Aim of the exercise |
Edit the entries below by changing "none" to "unset" wherever it appears, and leave everything else as it is. Omit the pictures from your answer.

:: Raw data

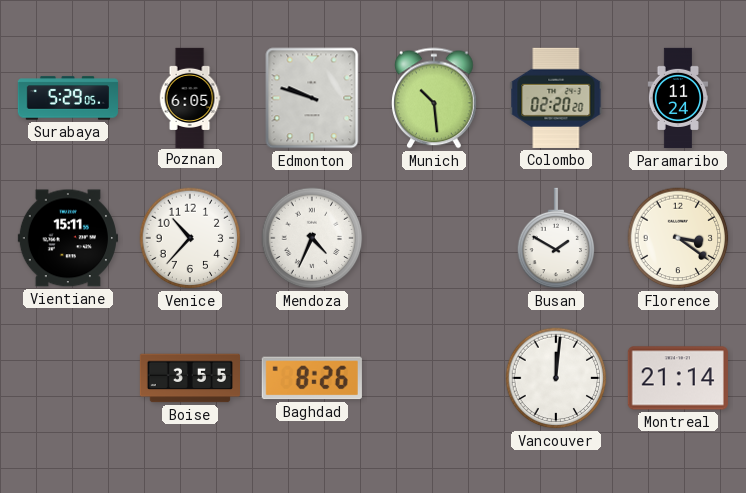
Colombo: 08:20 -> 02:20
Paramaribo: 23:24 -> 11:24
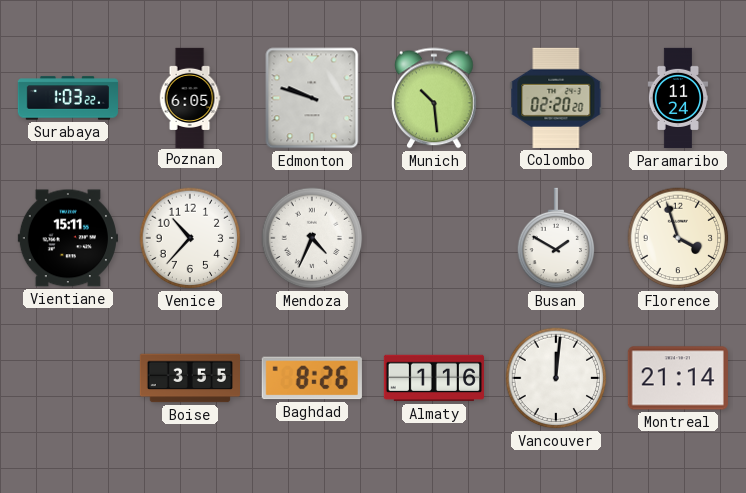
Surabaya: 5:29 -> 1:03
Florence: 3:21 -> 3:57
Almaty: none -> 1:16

::::

Answer to the problem |
Colombo: 08:20 -> 02:20
Paramaribo: 23:24 -> 11:24
Surabaya: 5:29 -> 1:03
Florence: 3:21 -> 3:57
Almaty: unset -> 1:16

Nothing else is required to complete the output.